Task statement
In the data below, find the line with "blue 1x2 slope [289,149,366,222]" and the line with "black 1x2 brick [218,281,299,357]", then restate both and every line between them exactly, minus the pictures.

Scene change data:
^^^^^^^^^^^^^^^^

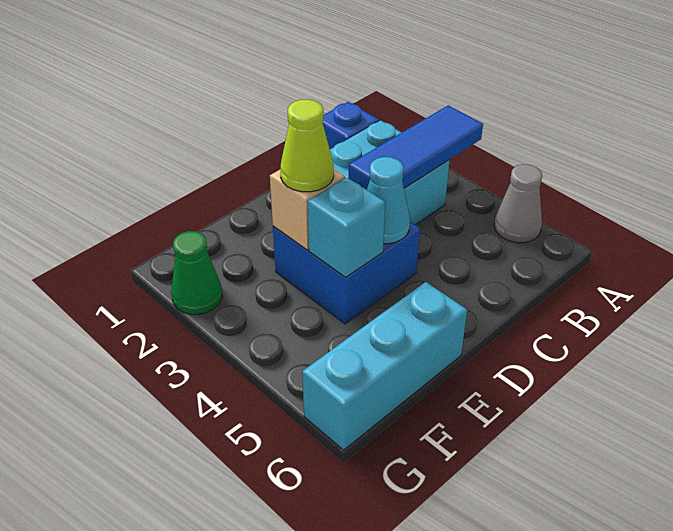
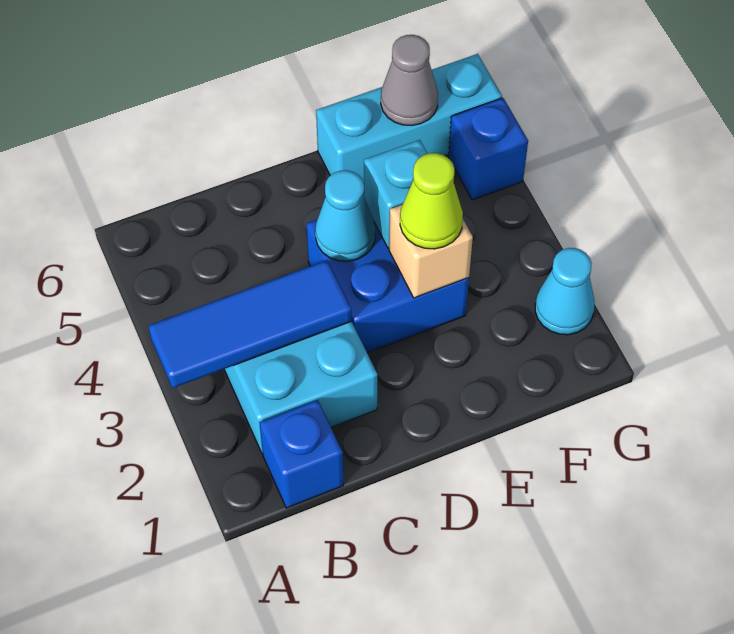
grey 1x1 cone [494,164,542,243] -> grey 1x1 cone moved to [381,35,438,125]
green 1x1 cone [171,231,222,314] -> cyan 1x1 cone [535,248,594,335]
none -> blue 1x1 brick [449,98,528,200]

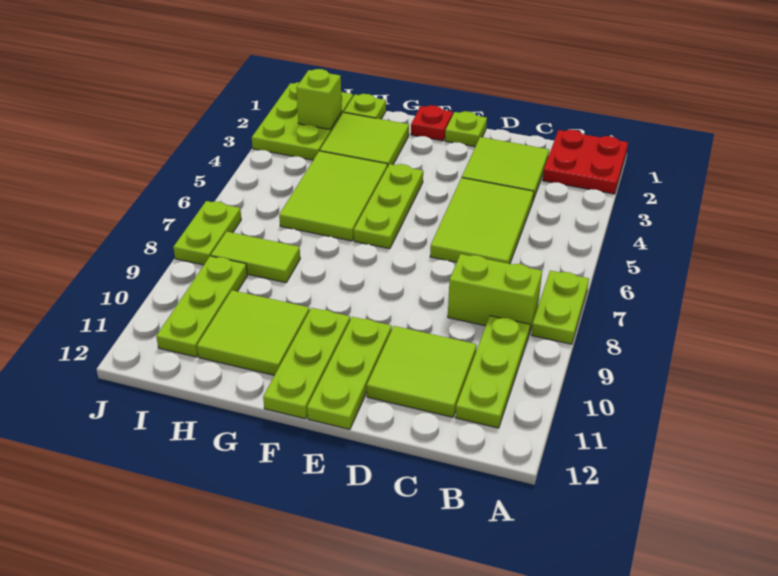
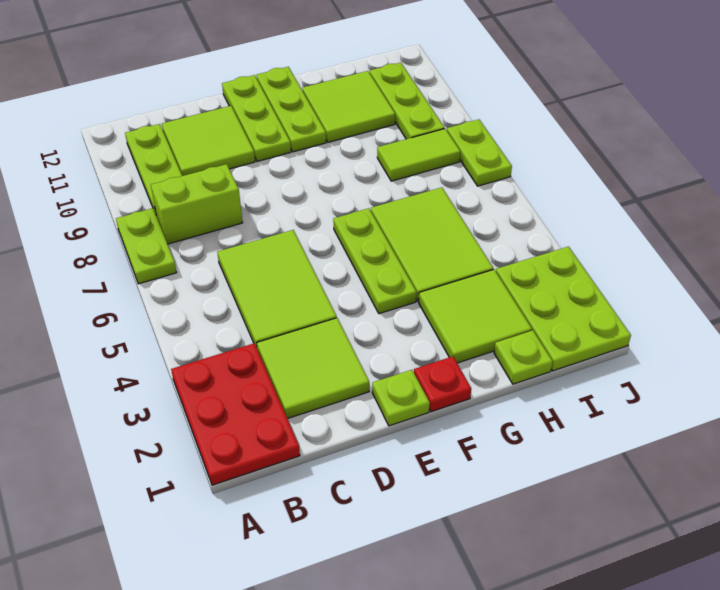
red 2x2 plate [543,130,628,194] -> red 2x3 plate [171,343,300,485]
lime 1x1 brick [296,69,342,129] -> none

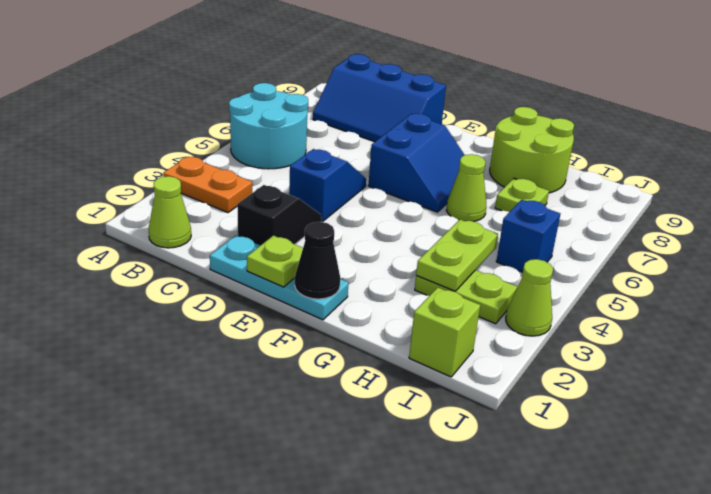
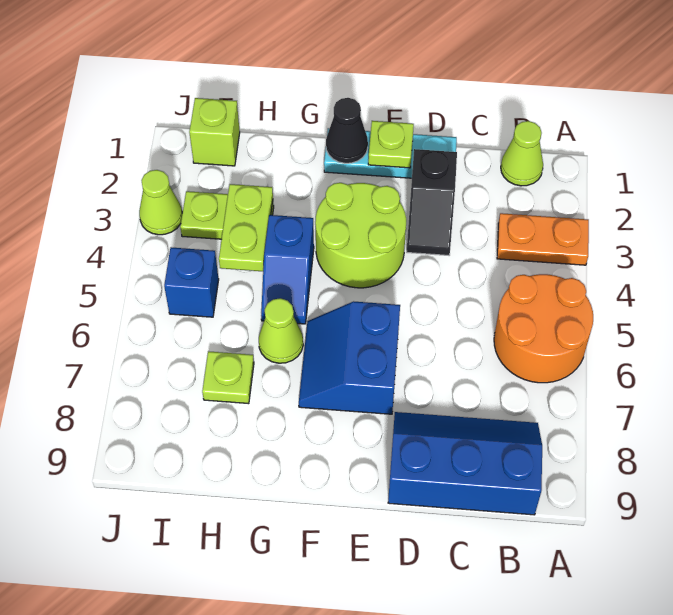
cyan 2x2 round brick [229,83,308,169] -> orange 2x2 round brick [494,274,593,383]
blue 1x2 slope [289,149,366,222] -> blue 1x2 slope moved to [261,215,314,324]
lime 2x2 round brick [490,107,574,193] -> lime 2x2 round brick moved to [315,183,406,288]

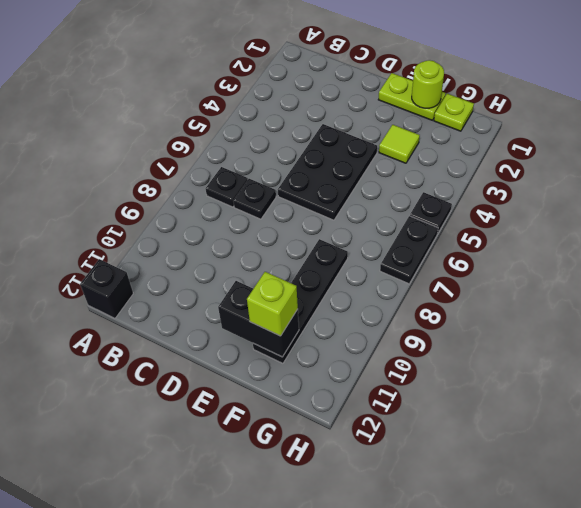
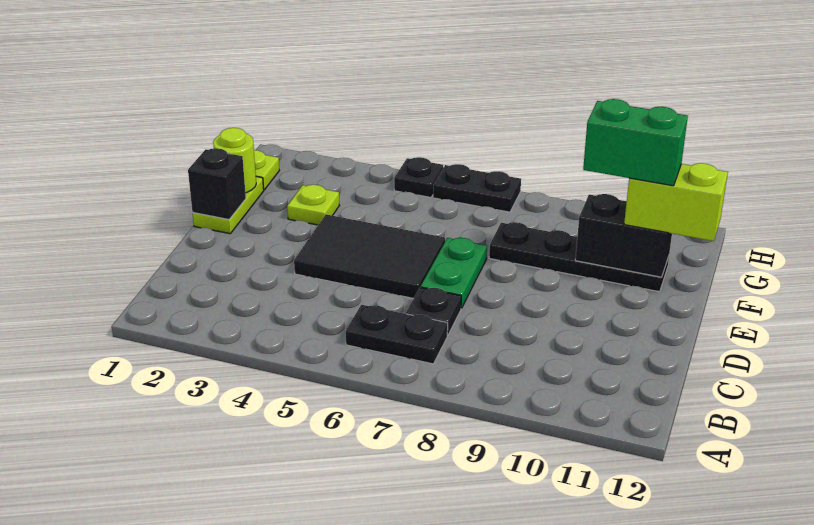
black 1x1 brick [80,259,133,318] -> black 1x1 brick moved to [188,148,246,220]
black 1x1 plate [206,167,248,207] -> black 1x2 plate [346,305,448,364]
black 2x3 plate [278,124,377,220] -> black 2x3 tile [294,214,445,298]
none -> green 1x2 plate [421,238,487,308]
black 1x2 brick [218,281,299,357] -> black 1x2 brick turned to [575,194,672,277]
lime 1x1 tile [379,125,420,163] -> lime 1x1 plate [287,185,339,225]
none -> green 1x2 brick [583,99,688,186]
lime 1x1 brick [247,272,298,336] -> lime 1x2 brick [624,163,728,241]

^^^^^^^^^^^^^^^^

Solution to this task
blue 1x2 slope [289,149,366,222] -> blue 1x2 slope moved to [261,215,314,324]
lime 2x2 round brick [490,107,574,193] -> lime 2x2 round brick moved to [315,183,406,288]

black 1x1 brick [80,259,133,318] -> black 1x1 brick moved to [188,148,246,220]
black 1x1 plate [206,167,248,207] -> black 1x2 plate [346,305,448,364]
black 2x3 plate [278,124,377,220] -> black 2x3 tile [294,214,445,298]
none -> green 1x2 plate [421,238,487,308]
black 1x2 brick [218,281,299,357] -> black 1x2 brick turned to [575,194,672,277]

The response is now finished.